[Assigned task] Print the listing below verbatim, passing over each picture.

[Data for processing]

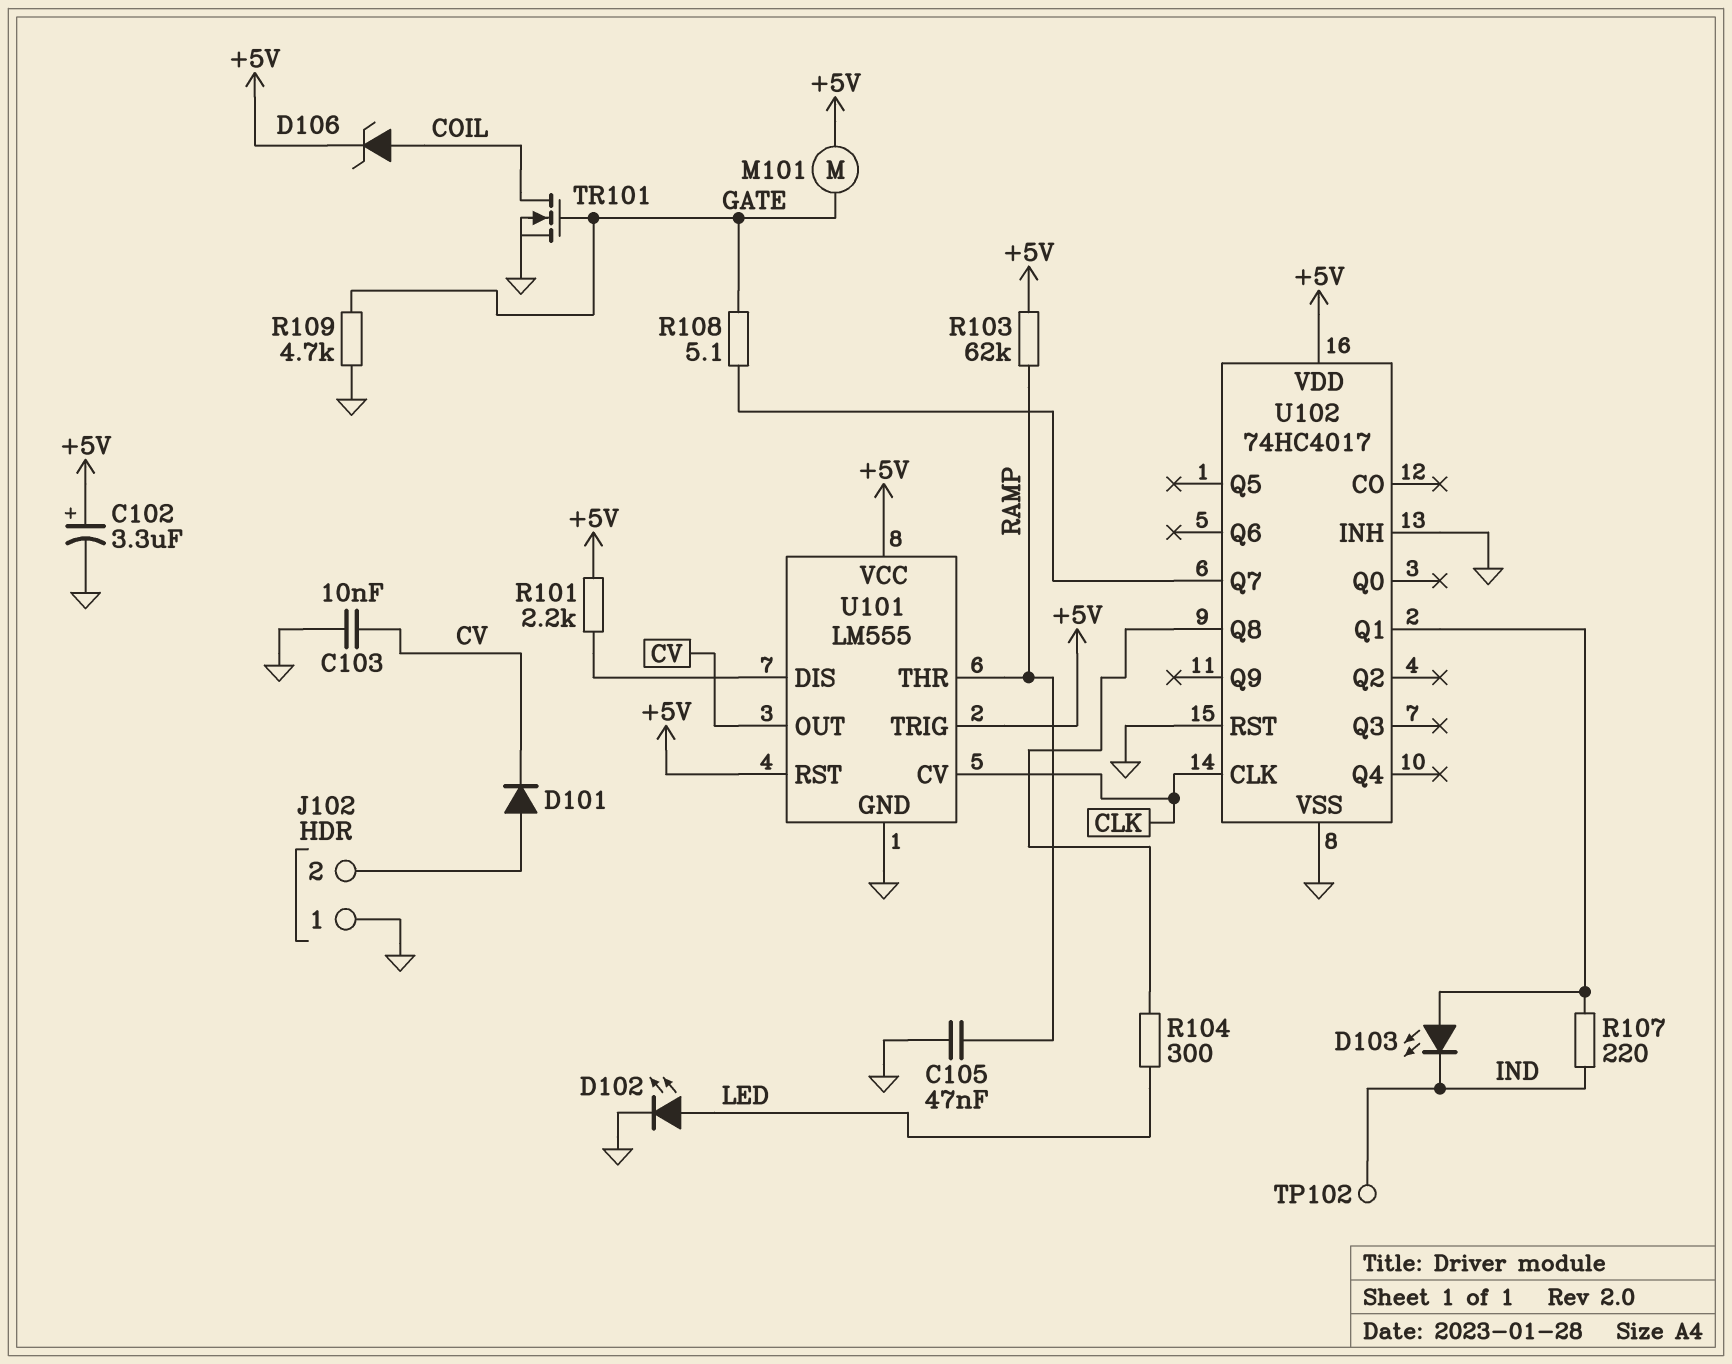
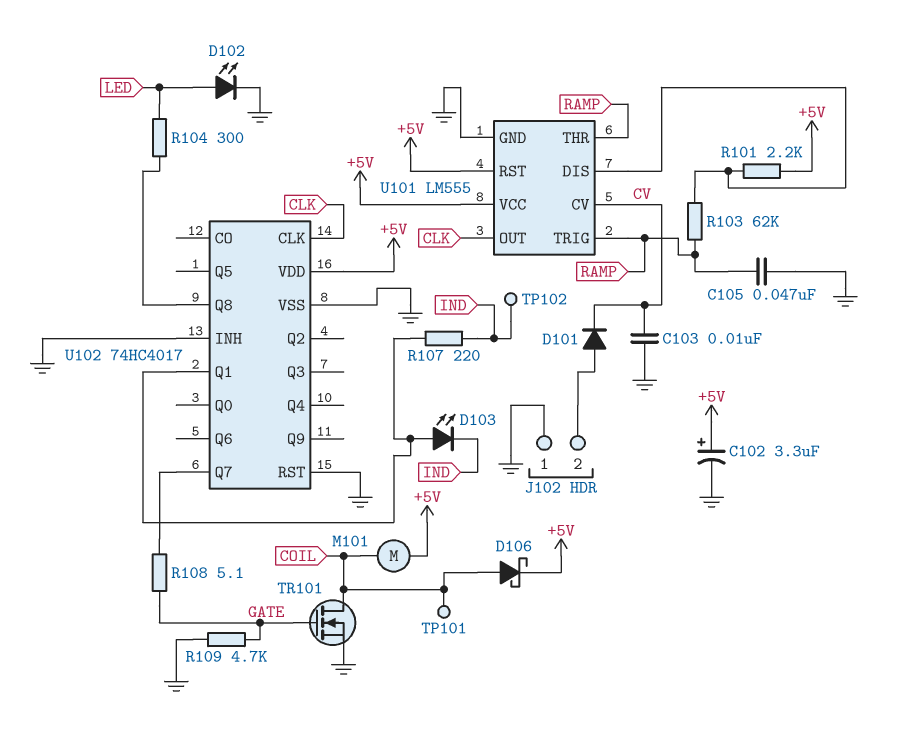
D106: zener (A COIL, K +5V) -> schottky (A COIL, K +5V)
M101: motor (+5V, GATE) -> motor (+5V, COIL)
R103: 62k (+5V, RAMP) -> 62k (RAMP, U101/DIS)
TP101: none -> test point (COIL)
U101 pin CV: CLK -> CV
U101 pin OUT: CV -> CLK
U101 pin TRIG: +5V -> RAMP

[Response to this exercise]
D106: zener (A COIL, K +5V) -> schottky (A COIL, K +5V)
M101: motor (+5V, GATE) -> motor (+5V, COIL)
R103: 62k (+5V, RAMP) -> 62k (RAMP, U101/DIS)
TP101: none -> test point (COIL)
U101 pin CV: CLK -> CV
U101 pin OUT: CV -> CLK
U101 pin TRIG: +5V -> RAMP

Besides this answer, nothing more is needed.